• PROBLEM: Retype all of the material exactly, leaving no line out.
Content starts
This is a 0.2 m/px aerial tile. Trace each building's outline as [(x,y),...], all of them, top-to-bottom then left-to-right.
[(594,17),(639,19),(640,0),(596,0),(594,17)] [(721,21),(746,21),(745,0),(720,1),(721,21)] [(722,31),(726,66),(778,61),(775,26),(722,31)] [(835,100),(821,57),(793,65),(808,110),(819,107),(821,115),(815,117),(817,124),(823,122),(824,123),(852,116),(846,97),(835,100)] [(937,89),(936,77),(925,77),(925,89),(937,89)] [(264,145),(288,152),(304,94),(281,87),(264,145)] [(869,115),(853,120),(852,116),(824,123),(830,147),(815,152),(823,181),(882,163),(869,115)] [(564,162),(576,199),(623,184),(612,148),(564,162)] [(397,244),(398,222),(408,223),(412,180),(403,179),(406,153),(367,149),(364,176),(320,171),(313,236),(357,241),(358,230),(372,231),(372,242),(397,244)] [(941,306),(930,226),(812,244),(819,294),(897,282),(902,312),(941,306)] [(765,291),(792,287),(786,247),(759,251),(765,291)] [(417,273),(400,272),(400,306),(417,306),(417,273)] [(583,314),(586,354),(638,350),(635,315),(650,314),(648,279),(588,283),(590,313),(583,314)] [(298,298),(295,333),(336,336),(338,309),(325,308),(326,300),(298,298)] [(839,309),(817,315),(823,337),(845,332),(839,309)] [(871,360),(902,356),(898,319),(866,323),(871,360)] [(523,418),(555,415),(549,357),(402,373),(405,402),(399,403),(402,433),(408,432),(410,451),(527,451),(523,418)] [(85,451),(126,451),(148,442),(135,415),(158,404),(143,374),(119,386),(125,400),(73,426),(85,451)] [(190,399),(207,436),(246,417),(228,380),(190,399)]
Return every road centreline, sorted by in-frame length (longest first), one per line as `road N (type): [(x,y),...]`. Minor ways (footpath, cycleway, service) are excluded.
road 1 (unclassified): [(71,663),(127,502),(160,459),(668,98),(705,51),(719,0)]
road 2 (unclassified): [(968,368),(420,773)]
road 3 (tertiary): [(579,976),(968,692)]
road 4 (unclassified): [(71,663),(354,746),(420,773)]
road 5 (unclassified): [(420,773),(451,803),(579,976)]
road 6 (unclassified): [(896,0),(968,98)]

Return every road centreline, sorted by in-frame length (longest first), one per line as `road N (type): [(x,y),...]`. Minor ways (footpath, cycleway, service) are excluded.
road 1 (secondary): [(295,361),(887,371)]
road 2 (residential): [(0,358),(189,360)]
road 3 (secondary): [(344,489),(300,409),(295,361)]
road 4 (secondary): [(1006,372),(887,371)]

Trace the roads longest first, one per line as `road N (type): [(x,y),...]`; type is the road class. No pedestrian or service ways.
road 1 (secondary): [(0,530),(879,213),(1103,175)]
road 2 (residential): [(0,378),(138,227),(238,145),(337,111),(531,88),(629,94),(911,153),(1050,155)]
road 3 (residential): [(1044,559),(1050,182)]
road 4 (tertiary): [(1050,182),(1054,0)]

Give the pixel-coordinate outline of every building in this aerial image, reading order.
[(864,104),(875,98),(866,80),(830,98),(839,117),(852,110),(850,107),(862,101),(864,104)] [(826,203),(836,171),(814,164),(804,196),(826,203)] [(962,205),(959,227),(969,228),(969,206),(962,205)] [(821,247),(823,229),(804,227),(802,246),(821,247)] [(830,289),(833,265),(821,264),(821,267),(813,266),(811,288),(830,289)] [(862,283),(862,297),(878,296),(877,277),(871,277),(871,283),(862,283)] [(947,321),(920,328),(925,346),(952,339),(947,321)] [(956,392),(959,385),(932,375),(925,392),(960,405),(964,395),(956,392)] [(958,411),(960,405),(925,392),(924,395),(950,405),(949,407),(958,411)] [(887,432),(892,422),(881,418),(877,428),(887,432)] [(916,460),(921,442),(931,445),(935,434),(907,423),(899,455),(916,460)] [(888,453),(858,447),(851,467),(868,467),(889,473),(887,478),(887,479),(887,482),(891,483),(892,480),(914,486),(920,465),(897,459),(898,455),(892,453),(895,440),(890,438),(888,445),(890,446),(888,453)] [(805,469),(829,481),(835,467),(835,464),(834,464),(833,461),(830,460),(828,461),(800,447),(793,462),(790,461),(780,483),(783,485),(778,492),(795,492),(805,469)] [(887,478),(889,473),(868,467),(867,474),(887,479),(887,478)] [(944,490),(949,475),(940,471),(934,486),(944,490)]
Content ends
• TASK RESULT:
This is a 0.2 m/px aerial tile. Trace each building's outline as [(x,y),...], all of them, top-to-bottom then left-to-right.
[(594,17),(639,19),(640,0),(596,0),(594,17)] [(721,21),(746,21),(745,0),(720,1),(721,21)] [(722,31),(726,66),(778,61),(775,26),(722,31)] [(835,100),(821,57),(793,65),(808,110),(819,107),(821,115),(815,117),(817,124),(823,122),(824,123),(852,116),(846,97),(835,100)] [(937,89),(936,77),(925,77),(925,89),(937,89)] [(264,145),(288,152),(304,94),(281,87),(264,145)] [(869,115),(853,120),(852,116),(824,123),(830,147),(815,152),(823,181),(882,163),(869,115)] [(564,162),(576,199),(623,184),(612,148),(564,162)] [(397,244),(398,222),(408,223),(412,180),(403,179),(406,153),(367,149),(364,176),(320,171),(313,236),(357,241),(358,230),(372,231),(372,242),(397,244)] [(941,306),(930,226),(812,244),(819,294),(897,282),(902,312),(941,306)] [(765,291),(792,287),(786,247),(759,251),(765,291)] [(417,273),(400,272),(400,306),(417,306),(417,273)] [(583,314),(586,354),(638,350),(635,315),(650,314),(648,279),(588,283),(590,313),(583,314)] [(298,298),(295,333),(336,336),(338,309),(325,308),(326,300),(298,298)] [(839,309),(817,315),(823,337),(845,332),(839,309)] [(871,360),(902,356),(898,319),(866,323),(871,360)] [(523,418),(555,415),(549,357),(402,373),(405,402),(399,403),(402,433),(408,432),(410,451),(527,451),(523,418)] [(85,451),(126,451),(148,442),(135,415),(158,404),(143,374),(119,386),(125,400),(73,426),(85,451)] [(190,399),(207,436),(246,417),(228,380),(190,399)]
Return every road centreline, sorted by in-frame length (longest first), one per line as `road N (type): [(x,y),...]`. Minor ways (footpath, cycleway, service) are excluded.
road 1 (unclassified): [(71,663),(127,502),(160,459),(668,98),(705,51),(719,0)]
road 2 (unclassified): [(968,368),(420,773)]
road 3 (tertiary): [(579,976),(968,692)]
road 4 (unclassified): [(71,663),(354,746),(420,773)]
road 5 (unclassified): [(420,773),(451,803),(579,976)]
road 6 (unclassified): [(896,0),(968,98)]

Return every road centreline, sorted by in-frame length (longest first), one per line as `road N (type): [(x,y),...]`. Minor ways (footpath, cycleway, service) are excluded.
road 1 (secondary): [(295,361),(887,371)]
road 2 (residential): [(0,358),(189,360)]
road 3 (secondary): [(344,489),(300,409),(295,361)]
road 4 (secondary): [(1006,372),(887,371)]

Trace the roads longest first, one per line as `road N (type): [(x,y),...]`; type is the road class. No pedestrian or service ways.
road 1 (secondary): [(0,530),(879,213),(1103,175)]
road 2 (residential): [(0,378),(138,227),(238,145),(337,111),(531,88),(629,94),(911,153),(1050,155)]
road 3 (residential): [(1044,559),(1050,182)]
road 4 (tertiary): [(1050,182),(1054,0)]

Give the pixel-coordinate outline of every building in this aerial image, reading order.
[(864,104),(875,98),(866,80),(830,98),(839,117),(852,110),(850,107),(862,101),(864,104)] [(826,203),(836,171),(814,164),(804,196),(826,203)] [(962,205),(959,227),(969,228),(969,206),(962,205)] [(821,247),(823,229),(804,227),(802,246),(821,247)] [(830,289),(833,265),(821,264),(821,267),(813,266),(811,288),(830,289)] [(862,283),(862,297),(878,296),(877,277),(871,277),(871,283),(862,283)] [(947,321),(920,328),(925,346),(952,339),(947,321)] [(956,392),(959,385),(932,375),(925,392),(960,405),(964,395),(956,392)] [(958,411),(960,405),(925,392),(924,395),(950,405),(949,407),(958,411)] [(887,432),(892,422),(881,418),(877,428),(887,432)] [(916,460),(921,442),(931,445),(935,434),(907,423),(899,455),(916,460)] [(888,453),(858,447),(851,467),(868,467),(889,473),(887,478),(887,479),(887,482),(891,483),(892,480),(914,486),(920,465),(897,459),(898,455),(892,453),(895,440),(890,438),(888,445),(890,446),(888,453)] [(805,469),(829,481),(835,467),(835,464),(834,464),(833,461),(830,460),(828,461),(800,447),(793,462),(790,461),(780,483),(783,485),(778,492),(795,492),(805,469)] [(887,478),(889,473),(868,467),(867,474),(887,479),(887,478)] [(944,490),(949,475),(940,471),(934,486),(944,490)]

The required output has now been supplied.